**Exercise:** After locating the line with "over-ear headphones/brown <613" in the entries below, set down exactly that line and each one after it to the end, skipping pictures.

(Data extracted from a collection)
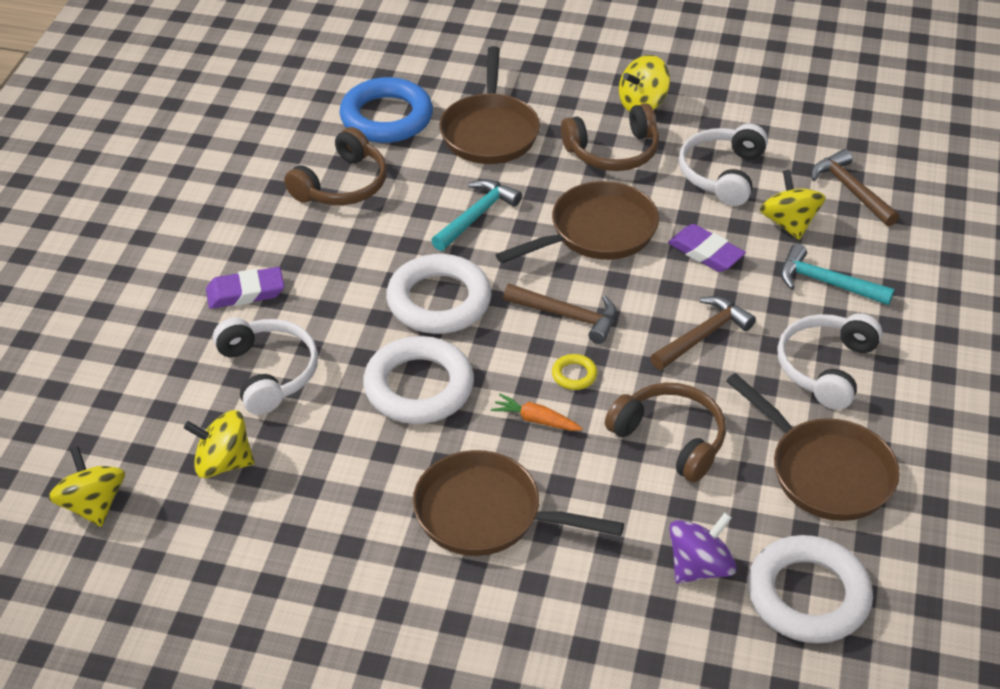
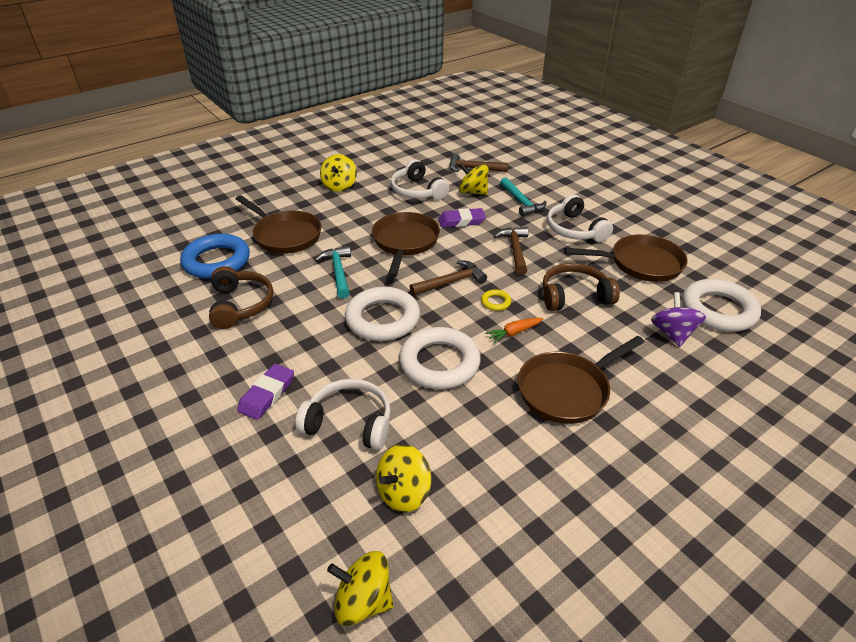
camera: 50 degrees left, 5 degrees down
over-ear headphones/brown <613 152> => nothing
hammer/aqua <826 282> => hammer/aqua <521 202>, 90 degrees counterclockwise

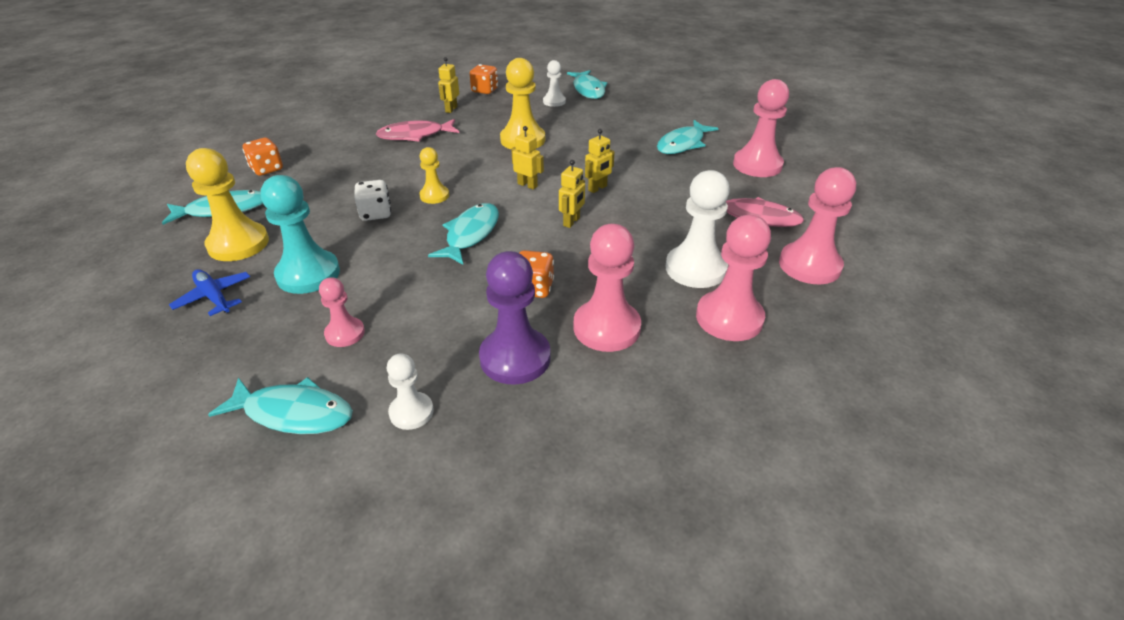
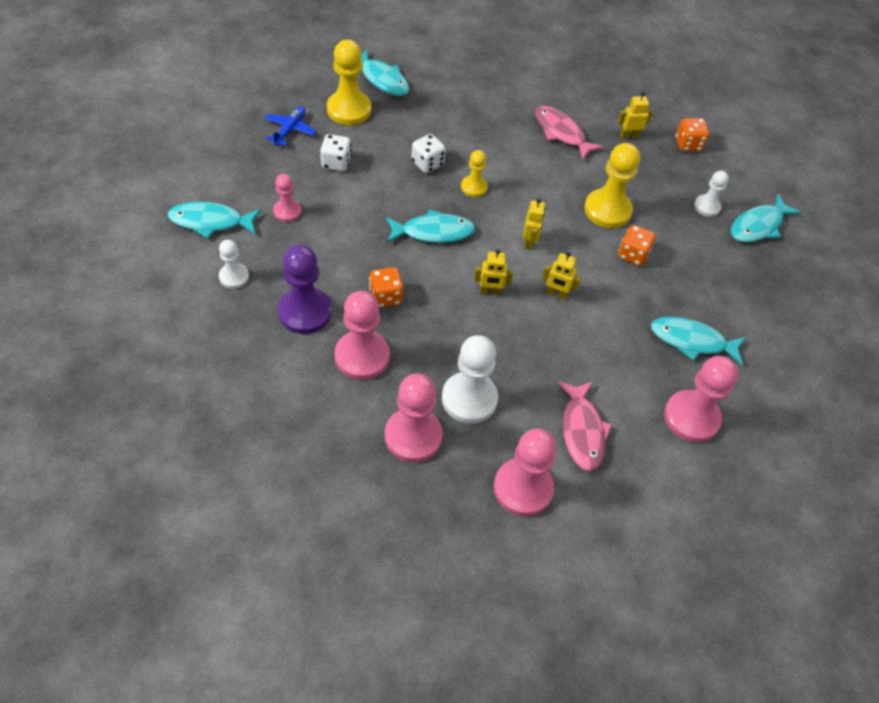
camera: 60 degrees right, 15 degrees up
dice/orange-coloured <267 169> => dice/orange-coloured <632 255>, move
game pawn/aqua <308 274> => dice/pure white <336 163>
fish figure/aqua <293 413> => fish figure/aqua <211 222>, 105 degrees clockwise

**Task response:**
over-ear headphones/brown <613 152> => nothing
hammer/aqua <826 282> => hammer/aqua <521 202>, 90 degrees counterclockwise

camera: 60 degrees right, 15 degrees up
dice/orange-coloured <267 169> => dice/orange-coloured <632 255>, move
game pawn/aqua <308 274> => dice/pure white <336 163>
fish figure/aqua <293 413> => fish figure/aqua <211 222>, 105 degrees clockwise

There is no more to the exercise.